WHAT NEEDS TO BE DONE
Without the pictures, output the lines of the material from the very first through the one that holds "now: gray stacking rings".
--- EXERCISE INPUTS ---
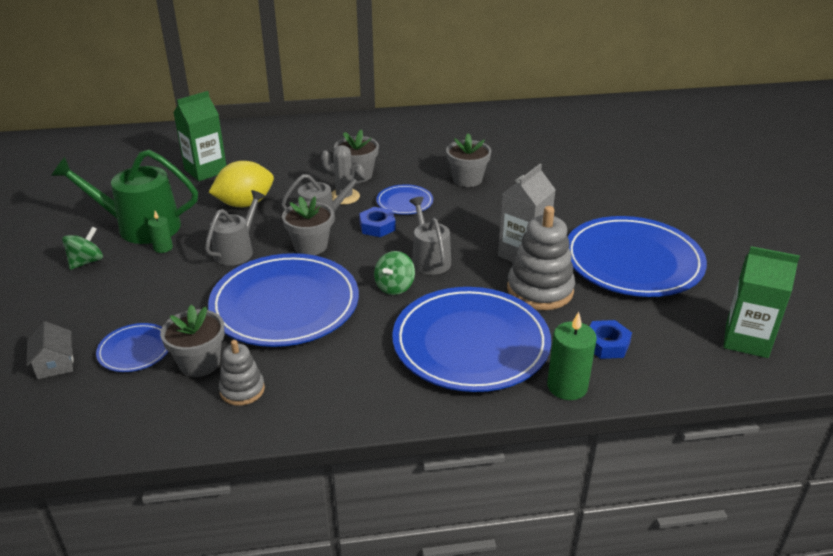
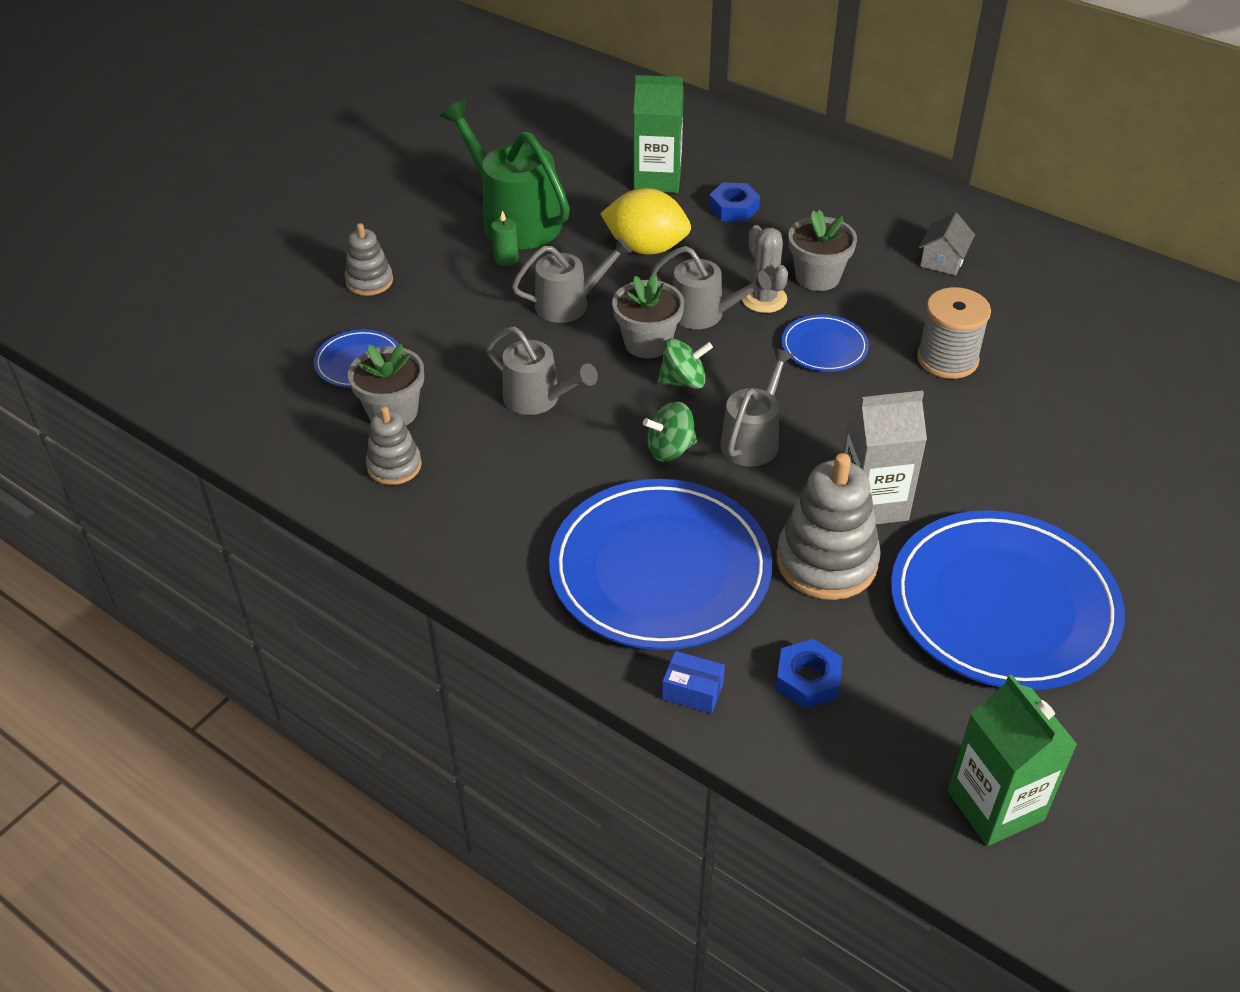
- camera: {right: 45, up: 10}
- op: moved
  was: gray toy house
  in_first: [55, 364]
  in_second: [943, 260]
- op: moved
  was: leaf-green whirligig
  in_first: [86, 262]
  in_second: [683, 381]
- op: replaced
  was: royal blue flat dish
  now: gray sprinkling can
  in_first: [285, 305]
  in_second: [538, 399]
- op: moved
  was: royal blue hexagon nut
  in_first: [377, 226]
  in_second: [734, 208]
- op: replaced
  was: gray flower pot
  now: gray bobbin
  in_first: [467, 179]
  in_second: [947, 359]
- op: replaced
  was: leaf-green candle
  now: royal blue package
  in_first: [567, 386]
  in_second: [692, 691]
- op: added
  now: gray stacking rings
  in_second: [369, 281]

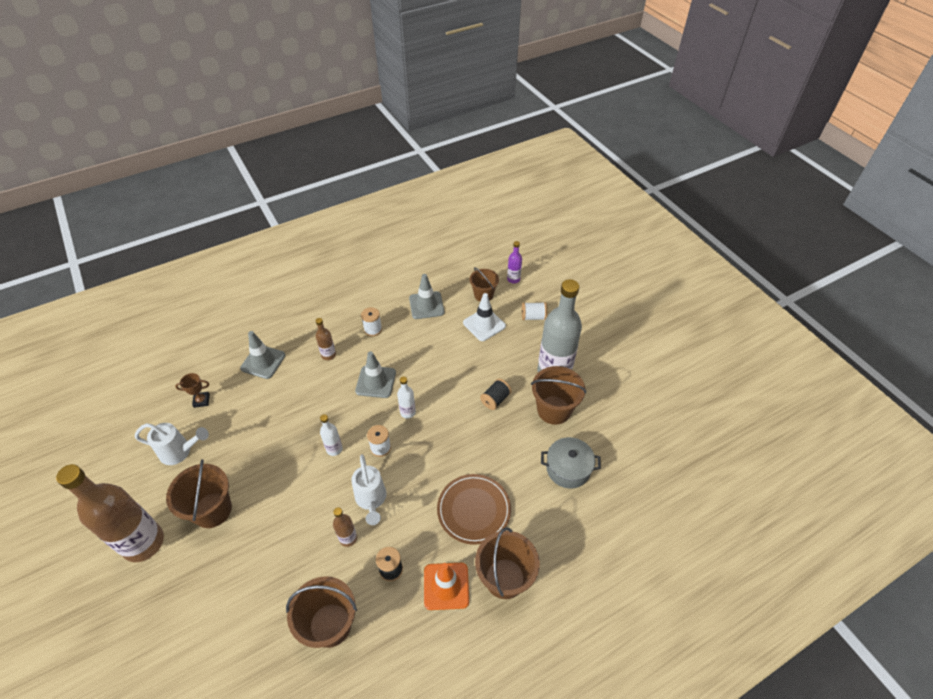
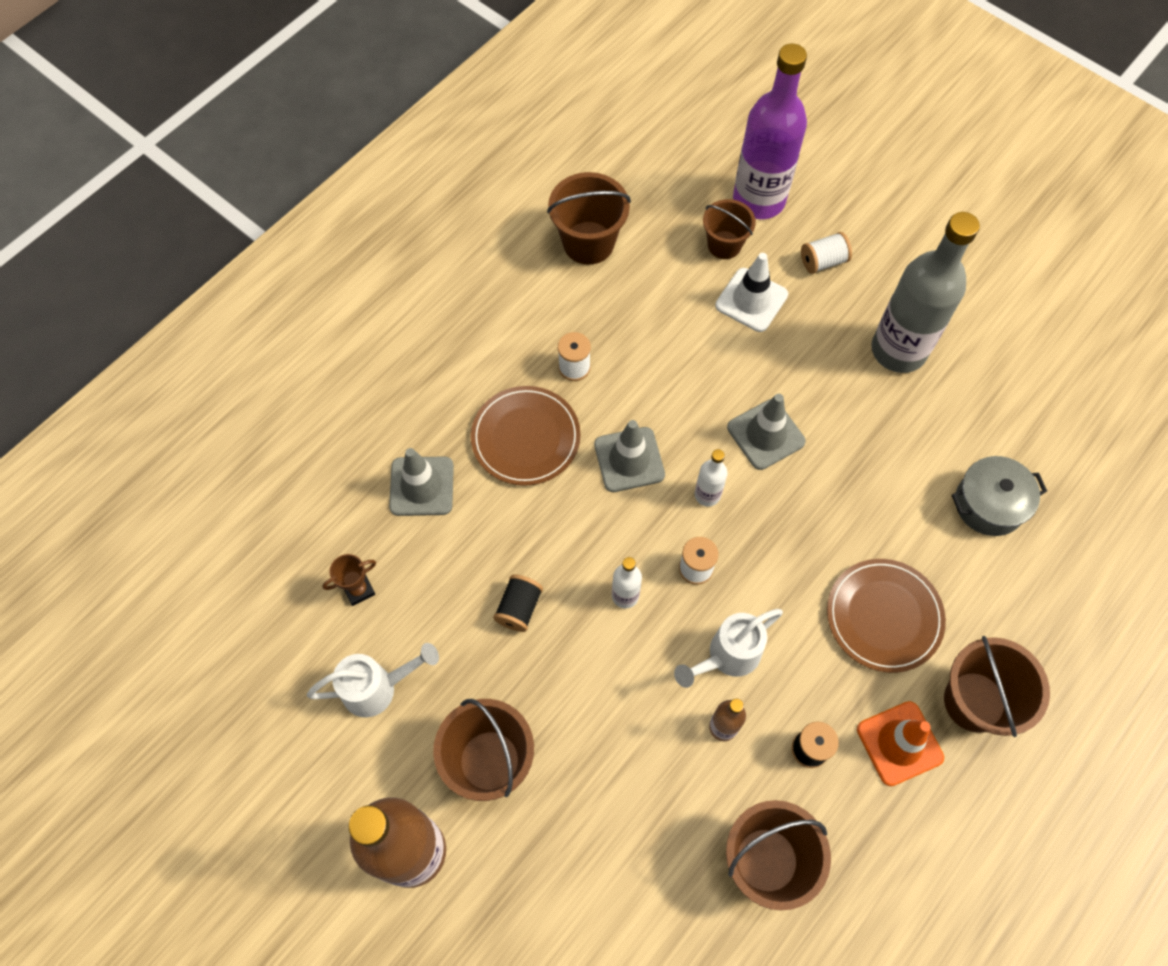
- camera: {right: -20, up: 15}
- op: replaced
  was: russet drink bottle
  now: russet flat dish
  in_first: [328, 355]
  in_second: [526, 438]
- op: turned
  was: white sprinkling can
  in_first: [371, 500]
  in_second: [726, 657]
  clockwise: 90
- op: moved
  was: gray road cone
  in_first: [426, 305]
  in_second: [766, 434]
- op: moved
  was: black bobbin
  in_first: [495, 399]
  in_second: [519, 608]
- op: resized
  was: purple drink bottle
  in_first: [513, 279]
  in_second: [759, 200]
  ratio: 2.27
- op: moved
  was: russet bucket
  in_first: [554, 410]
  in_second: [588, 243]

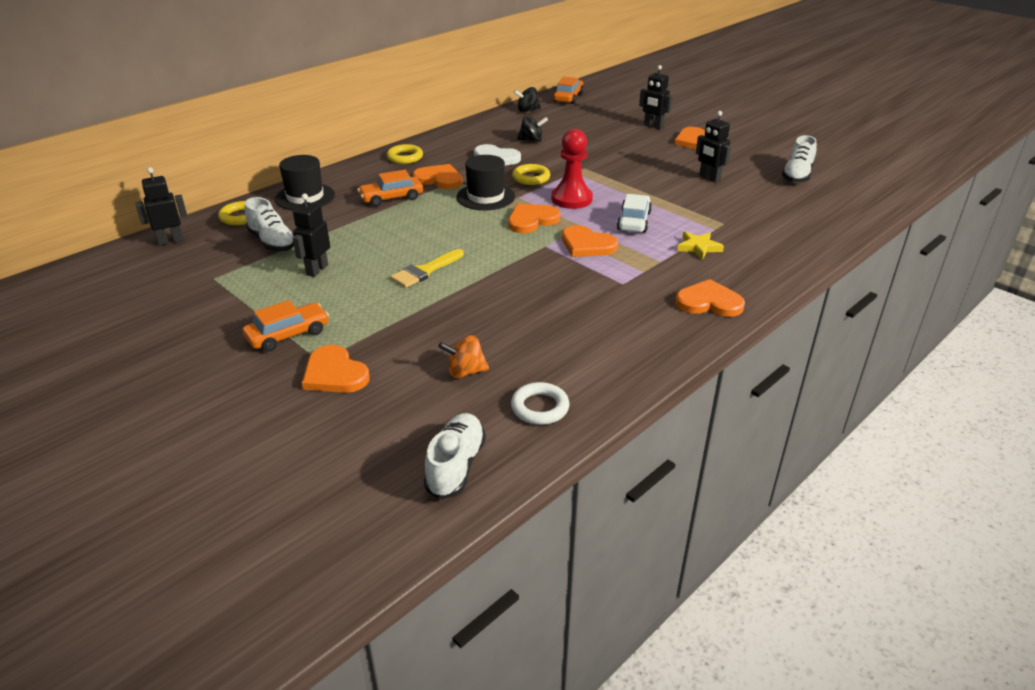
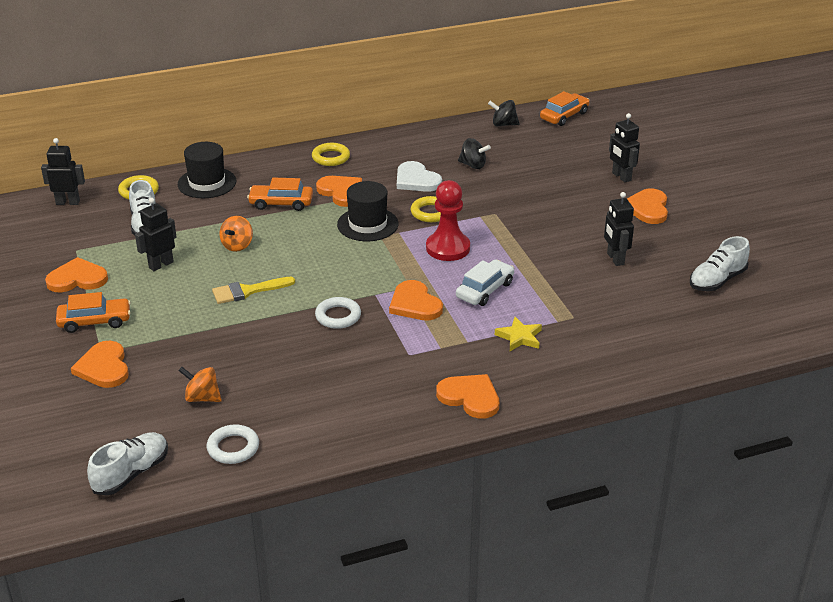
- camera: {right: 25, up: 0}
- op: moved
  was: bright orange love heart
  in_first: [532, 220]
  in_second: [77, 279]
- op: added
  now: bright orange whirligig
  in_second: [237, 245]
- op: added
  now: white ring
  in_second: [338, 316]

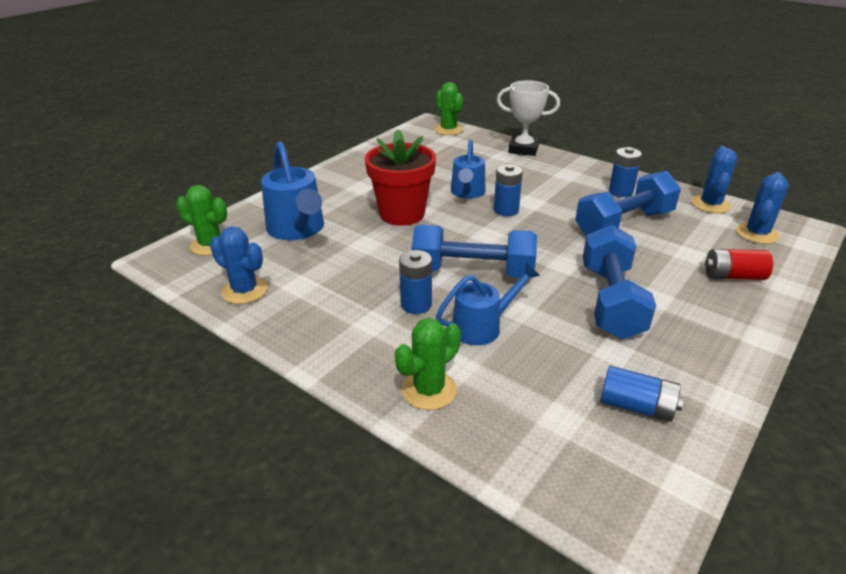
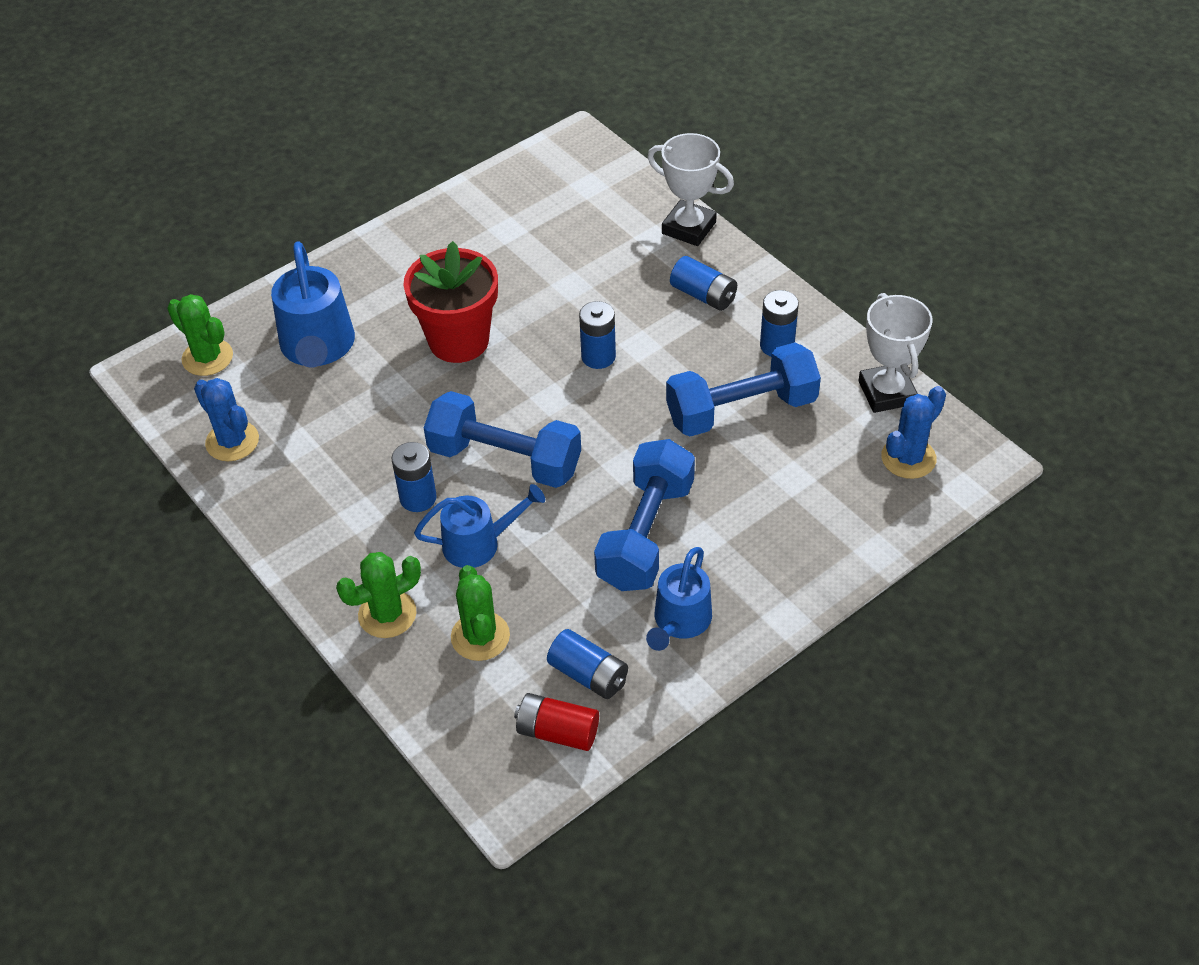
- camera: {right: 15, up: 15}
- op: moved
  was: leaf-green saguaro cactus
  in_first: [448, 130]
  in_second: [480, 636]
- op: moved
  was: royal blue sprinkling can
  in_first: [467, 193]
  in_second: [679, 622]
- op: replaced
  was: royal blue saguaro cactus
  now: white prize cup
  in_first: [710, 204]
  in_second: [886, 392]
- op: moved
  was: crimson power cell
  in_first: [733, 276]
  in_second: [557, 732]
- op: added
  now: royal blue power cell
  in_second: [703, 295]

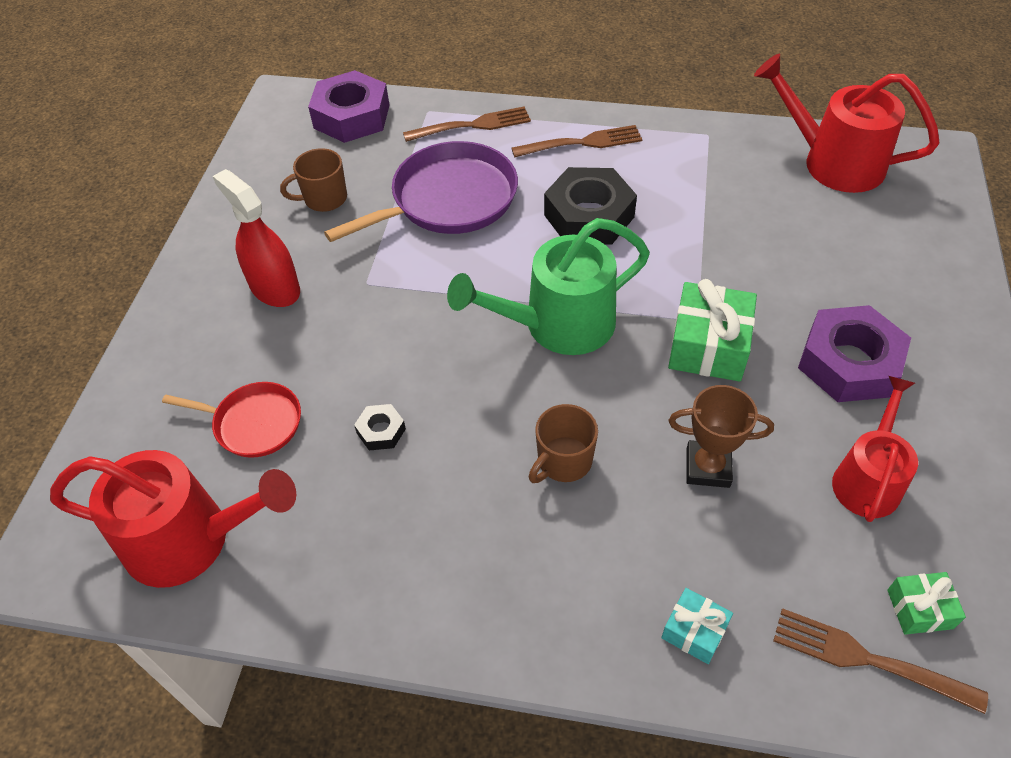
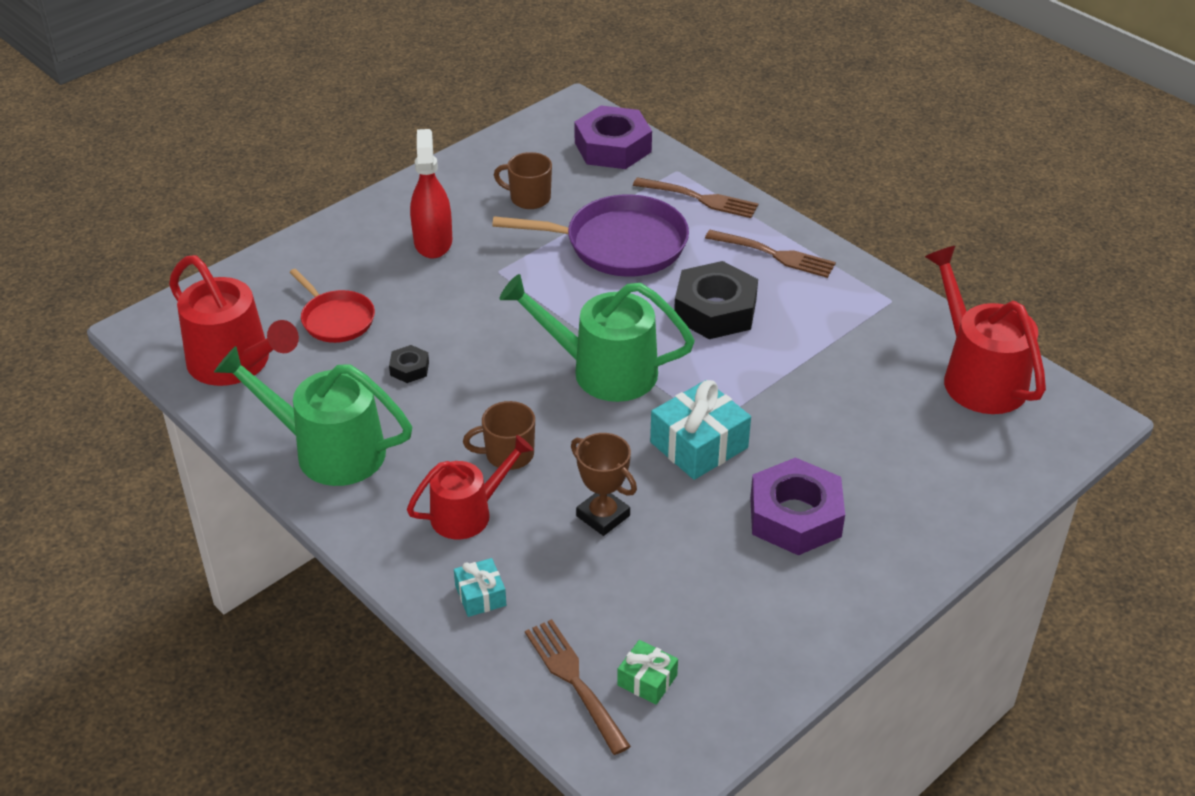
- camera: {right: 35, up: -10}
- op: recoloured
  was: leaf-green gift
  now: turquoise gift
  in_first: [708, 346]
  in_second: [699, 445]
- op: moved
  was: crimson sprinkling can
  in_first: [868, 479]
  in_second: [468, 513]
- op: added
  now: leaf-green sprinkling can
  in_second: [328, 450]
---
ANSWER BOX
- camera: {right: 45, up: 10}
- op: moved
  was: gray toy house
  in_first: [55, 364]
  in_second: [943, 260]
- op: moved
  was: leaf-green whirligig
  in_first: [86, 262]
  in_second: [683, 381]
- op: replaced
  was: royal blue flat dish
  now: gray sprinkling can
  in_first: [285, 305]
  in_second: [538, 399]
- op: moved
  was: royal blue hexagon nut
  in_first: [377, 226]
  in_second: [734, 208]
- op: replaced
  was: gray flower pot
  now: gray bobbin
  in_first: [467, 179]
  in_second: [947, 359]
- op: replaced
  was: leaf-green candle
  now: royal blue package
  in_first: [567, 386]
  in_second: [692, 691]
- op: added
  now: gray stacking rings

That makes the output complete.